[Items listed in a dataset]
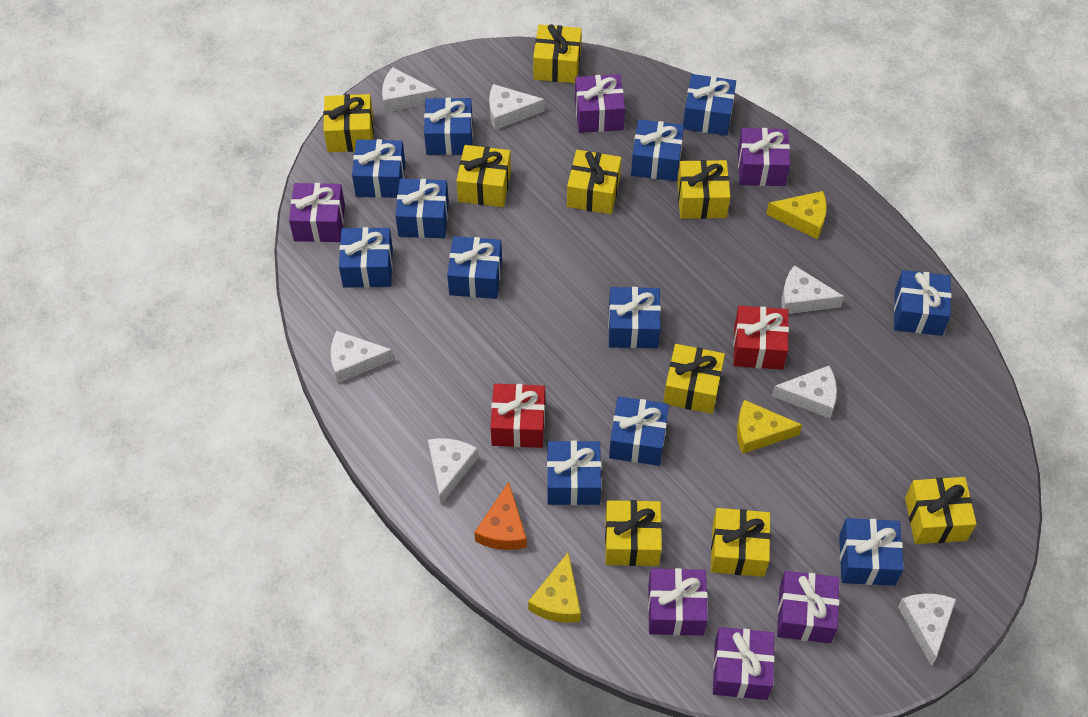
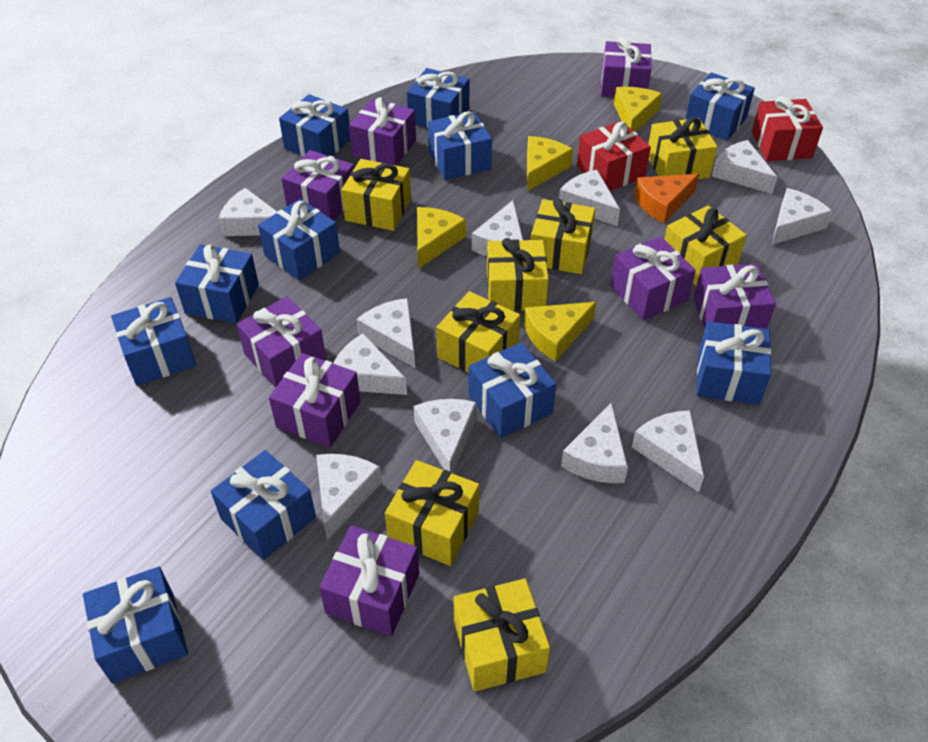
blue gift: 12 -> 11
purple gift: 6 -> 8
white cheese: 7 -> 11
yellow cheese: 3 -> 4
yellow gift: 9 -> 8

EXERCISE OBJECTIVE: Could you reproduce, exactly as written, the lines running from the one with "white cheese: 7 -> 11" to the end of the entries above?

RESPONSE TO THIS EXERCISE:
white cheese: 7 -> 11
yellow cheese: 3 -> 4
yellow gift: 9 -> 8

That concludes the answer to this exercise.